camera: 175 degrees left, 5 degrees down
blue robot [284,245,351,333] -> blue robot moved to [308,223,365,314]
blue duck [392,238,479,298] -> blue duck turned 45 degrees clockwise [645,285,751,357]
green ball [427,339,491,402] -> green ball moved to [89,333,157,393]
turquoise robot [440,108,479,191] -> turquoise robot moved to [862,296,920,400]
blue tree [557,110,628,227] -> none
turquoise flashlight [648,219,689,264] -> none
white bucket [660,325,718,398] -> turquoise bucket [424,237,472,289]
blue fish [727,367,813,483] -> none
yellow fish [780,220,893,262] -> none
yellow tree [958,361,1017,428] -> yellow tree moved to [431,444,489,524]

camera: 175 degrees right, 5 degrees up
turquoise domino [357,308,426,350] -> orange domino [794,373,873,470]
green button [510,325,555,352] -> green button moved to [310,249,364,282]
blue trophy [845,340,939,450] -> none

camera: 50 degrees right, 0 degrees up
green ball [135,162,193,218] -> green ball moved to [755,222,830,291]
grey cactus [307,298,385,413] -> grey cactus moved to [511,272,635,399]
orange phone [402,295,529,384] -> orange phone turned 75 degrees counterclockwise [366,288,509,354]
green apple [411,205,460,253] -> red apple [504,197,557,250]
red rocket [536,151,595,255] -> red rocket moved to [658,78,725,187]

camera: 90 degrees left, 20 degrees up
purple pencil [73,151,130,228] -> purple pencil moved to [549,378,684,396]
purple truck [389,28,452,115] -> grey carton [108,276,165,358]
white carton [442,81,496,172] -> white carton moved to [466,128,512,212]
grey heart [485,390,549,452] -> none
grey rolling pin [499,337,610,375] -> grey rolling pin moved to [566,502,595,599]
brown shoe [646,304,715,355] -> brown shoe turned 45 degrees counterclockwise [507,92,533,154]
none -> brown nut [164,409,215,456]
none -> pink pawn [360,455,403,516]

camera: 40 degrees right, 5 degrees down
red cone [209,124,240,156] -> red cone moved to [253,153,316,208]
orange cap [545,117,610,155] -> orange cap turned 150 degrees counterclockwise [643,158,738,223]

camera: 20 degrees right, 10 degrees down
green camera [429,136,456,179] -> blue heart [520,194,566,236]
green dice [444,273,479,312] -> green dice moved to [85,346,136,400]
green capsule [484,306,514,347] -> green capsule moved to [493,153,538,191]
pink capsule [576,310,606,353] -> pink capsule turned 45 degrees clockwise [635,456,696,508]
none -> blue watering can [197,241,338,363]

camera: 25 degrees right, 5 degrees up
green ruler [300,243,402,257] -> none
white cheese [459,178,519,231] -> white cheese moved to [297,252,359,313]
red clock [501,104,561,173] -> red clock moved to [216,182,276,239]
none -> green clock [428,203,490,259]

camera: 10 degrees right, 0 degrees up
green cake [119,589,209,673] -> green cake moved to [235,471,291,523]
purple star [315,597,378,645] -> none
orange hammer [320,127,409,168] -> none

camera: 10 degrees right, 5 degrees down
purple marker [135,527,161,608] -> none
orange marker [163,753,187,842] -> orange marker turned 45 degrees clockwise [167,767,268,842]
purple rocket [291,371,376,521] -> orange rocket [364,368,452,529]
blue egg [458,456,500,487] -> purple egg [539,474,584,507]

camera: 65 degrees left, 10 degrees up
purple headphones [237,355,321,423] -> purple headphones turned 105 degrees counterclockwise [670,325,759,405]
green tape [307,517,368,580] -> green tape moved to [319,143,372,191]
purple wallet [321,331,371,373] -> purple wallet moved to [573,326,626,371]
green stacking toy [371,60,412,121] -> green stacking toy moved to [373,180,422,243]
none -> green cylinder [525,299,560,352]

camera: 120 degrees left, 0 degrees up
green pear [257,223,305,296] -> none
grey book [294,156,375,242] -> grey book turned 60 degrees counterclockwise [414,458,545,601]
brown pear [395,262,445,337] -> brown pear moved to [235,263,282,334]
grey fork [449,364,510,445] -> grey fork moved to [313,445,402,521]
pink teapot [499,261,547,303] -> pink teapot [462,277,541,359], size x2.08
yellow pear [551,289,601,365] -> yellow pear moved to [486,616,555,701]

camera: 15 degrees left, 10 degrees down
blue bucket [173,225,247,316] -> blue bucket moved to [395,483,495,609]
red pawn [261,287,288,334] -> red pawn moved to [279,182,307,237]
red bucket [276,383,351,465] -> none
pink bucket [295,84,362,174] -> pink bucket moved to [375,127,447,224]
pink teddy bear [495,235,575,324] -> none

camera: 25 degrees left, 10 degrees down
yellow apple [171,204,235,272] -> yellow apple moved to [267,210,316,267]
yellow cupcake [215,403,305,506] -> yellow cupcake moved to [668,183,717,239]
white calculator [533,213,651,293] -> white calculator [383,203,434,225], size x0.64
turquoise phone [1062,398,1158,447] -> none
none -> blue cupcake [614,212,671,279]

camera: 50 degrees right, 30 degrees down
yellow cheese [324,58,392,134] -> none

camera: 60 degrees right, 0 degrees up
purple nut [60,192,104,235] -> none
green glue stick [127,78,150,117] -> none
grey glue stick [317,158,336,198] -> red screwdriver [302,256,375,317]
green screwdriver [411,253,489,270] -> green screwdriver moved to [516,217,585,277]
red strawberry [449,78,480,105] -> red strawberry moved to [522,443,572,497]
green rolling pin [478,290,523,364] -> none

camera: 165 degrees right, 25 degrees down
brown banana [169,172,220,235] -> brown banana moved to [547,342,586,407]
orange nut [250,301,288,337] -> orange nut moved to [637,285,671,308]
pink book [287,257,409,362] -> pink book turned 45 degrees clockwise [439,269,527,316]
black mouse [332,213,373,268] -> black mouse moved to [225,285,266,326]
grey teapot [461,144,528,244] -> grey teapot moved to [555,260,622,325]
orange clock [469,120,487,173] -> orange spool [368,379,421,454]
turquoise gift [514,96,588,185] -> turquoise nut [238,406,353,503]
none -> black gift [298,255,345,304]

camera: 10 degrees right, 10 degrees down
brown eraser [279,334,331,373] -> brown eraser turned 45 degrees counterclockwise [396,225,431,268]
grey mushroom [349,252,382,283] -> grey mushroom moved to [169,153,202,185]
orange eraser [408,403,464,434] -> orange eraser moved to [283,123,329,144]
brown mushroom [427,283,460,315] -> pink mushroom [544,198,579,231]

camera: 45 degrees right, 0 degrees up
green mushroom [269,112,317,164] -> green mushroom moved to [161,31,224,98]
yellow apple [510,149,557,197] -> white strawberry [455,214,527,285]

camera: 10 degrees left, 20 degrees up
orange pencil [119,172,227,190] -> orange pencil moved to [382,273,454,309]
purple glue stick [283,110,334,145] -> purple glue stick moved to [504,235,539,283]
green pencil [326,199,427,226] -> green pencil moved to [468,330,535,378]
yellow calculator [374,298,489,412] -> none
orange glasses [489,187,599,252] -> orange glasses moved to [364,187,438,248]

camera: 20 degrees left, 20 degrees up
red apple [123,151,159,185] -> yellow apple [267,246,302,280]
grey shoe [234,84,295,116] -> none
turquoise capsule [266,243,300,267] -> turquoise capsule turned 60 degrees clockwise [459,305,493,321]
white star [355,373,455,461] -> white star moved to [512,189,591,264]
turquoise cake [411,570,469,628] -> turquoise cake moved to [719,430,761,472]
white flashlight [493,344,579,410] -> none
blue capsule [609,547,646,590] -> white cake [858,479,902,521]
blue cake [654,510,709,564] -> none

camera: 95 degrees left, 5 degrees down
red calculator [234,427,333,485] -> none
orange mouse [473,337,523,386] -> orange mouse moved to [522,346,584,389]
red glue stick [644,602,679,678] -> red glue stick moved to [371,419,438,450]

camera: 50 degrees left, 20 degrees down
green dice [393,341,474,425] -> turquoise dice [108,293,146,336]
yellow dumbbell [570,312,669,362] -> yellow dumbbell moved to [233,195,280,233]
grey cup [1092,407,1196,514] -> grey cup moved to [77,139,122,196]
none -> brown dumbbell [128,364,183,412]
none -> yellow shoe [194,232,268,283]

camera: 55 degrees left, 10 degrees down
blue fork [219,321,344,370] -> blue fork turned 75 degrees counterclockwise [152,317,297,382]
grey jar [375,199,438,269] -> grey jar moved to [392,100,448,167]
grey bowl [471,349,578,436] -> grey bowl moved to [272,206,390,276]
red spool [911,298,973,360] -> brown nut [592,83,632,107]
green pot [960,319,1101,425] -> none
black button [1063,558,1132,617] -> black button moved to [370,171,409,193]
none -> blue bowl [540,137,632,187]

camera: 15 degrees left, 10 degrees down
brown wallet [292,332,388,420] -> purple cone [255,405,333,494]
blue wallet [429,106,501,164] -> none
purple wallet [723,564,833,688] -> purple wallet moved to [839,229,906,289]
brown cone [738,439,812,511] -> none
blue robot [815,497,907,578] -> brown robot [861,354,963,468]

****

_WHAT YOU NEED TO DO_: From the entries above, extract every line where the word "heart" appears.

_OUTPUT FOR THIS TASK_:
grey heart [485,390,549,452] -> none
green camera [429,136,456,179] -> blue heart [520,194,566,236]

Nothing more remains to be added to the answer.